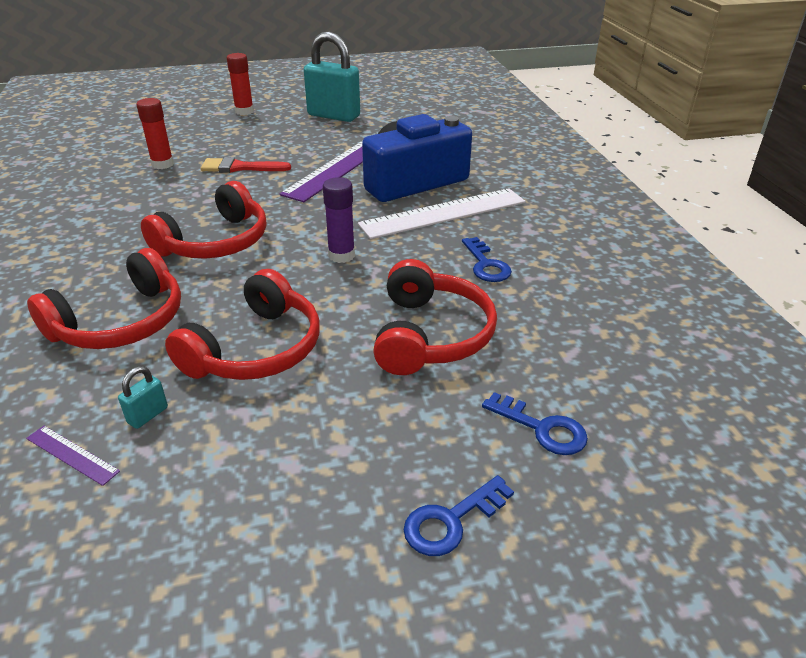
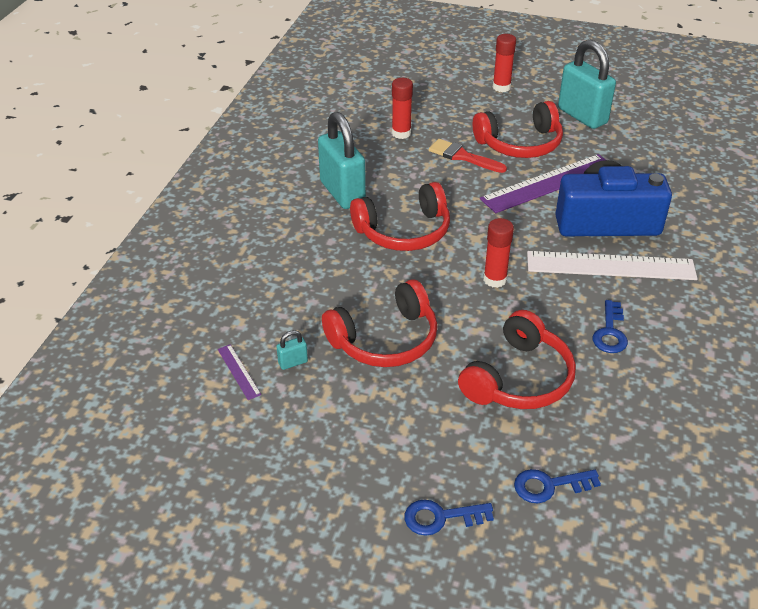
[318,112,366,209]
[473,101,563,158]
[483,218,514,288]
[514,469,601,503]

------------------------------------

- **DIRECTIONS**
Write the listing out exactly, apart from its pictures.

- **YOUR SOLUTION**
[318,112,366,209]
[473,101,563,158]
[483,218,514,288]
[514,469,601,503]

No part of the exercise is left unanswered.